** What the exercise asks **
In your copy of the entries, please include no pictures and return every word exactly.

(Stored data Opens)

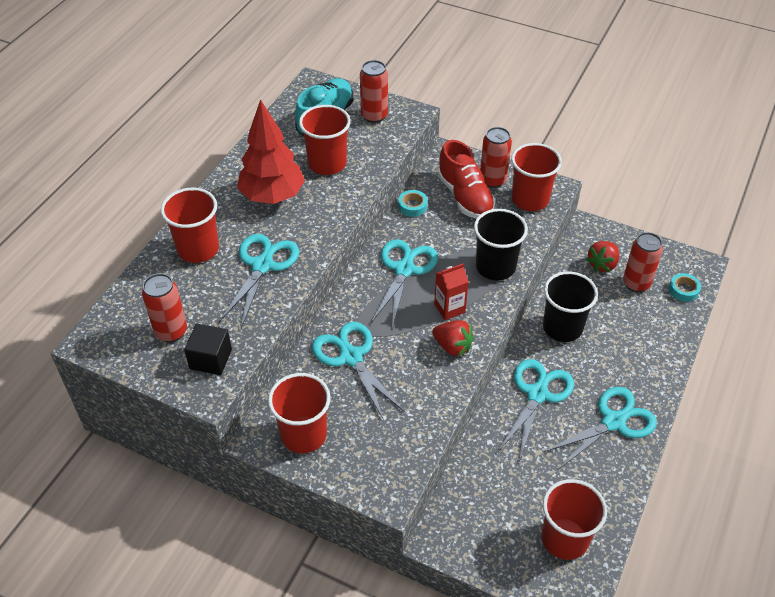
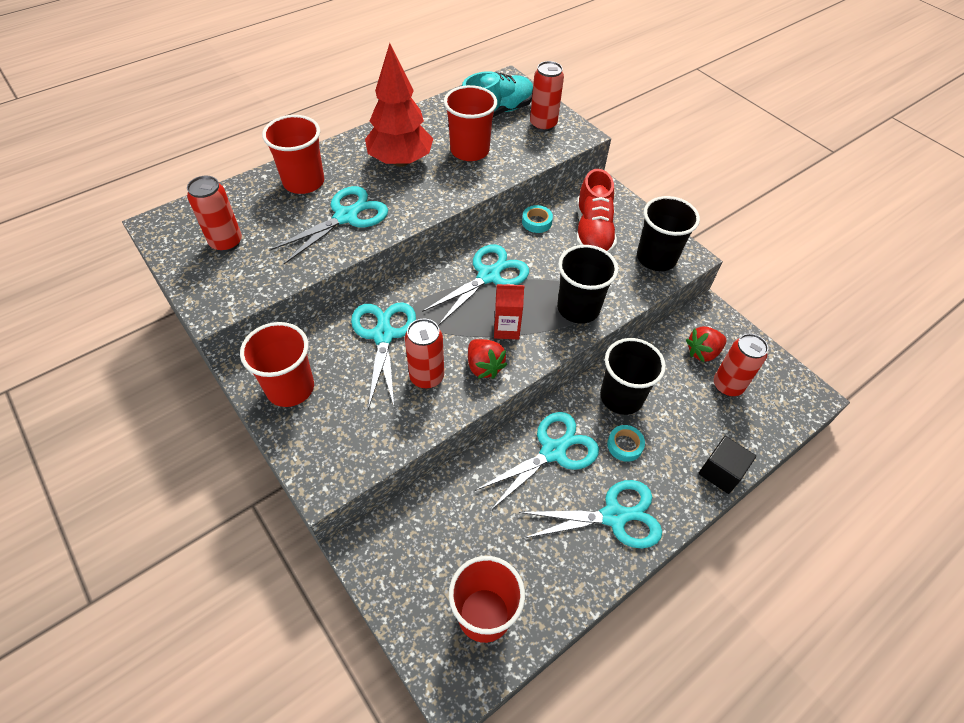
camera: 25 degrees right, 5 degrees up
(211, 359) = (239, 280): black cube -> black cube (721, 472)
(492, 180) = (630, 227): red can -> red can (427, 377)
(530, 199) = (656, 258): red cup -> black cup
(683, 290) = (776, 414): turquoise tape -> turquoise tape (624, 445)

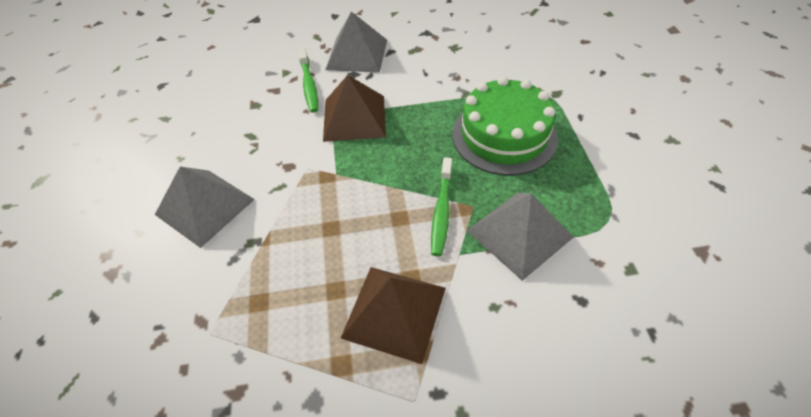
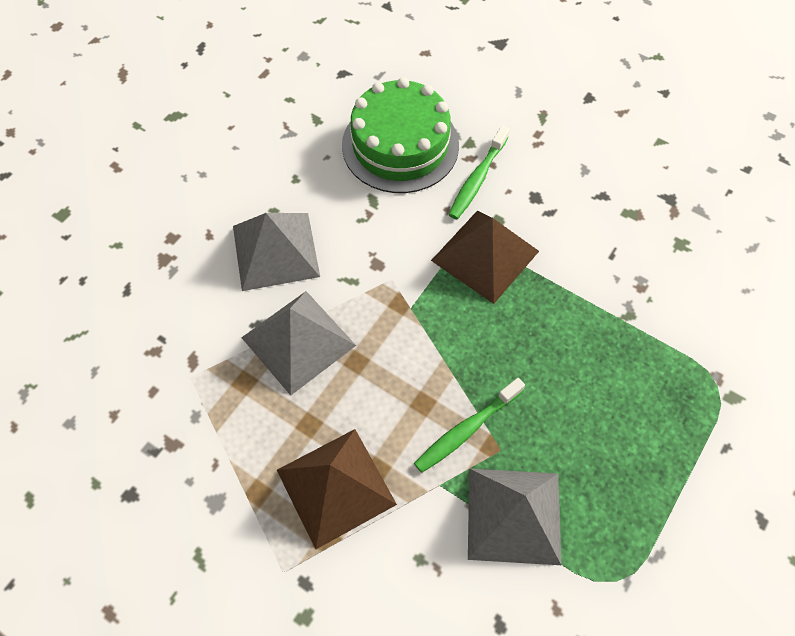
camera: 40 degrees right, 10 degrees up
(357, 54) = (562, 173): grey pyramid -> grey pyramid (298, 341)
(504, 136) = (614, 401): green cake -> green cake (400, 145)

(Stored data Closes)

** Exercise result **
camera: 25 degrees right, 5 degrees up
(211, 359) = (239, 280): black cube -> black cube (721, 472)
(492, 180) = (630, 227): red can -> red can (427, 377)
(530, 199) = (656, 258): red cup -> black cup
(683, 290) = (776, 414): turquoise tape -> turquoise tape (624, 445)

camera: 40 degrees right, 10 degrees up
(357, 54) = (562, 173): grey pyramid -> grey pyramid (298, 341)
(504, 136) = (614, 401): green cake -> green cake (400, 145)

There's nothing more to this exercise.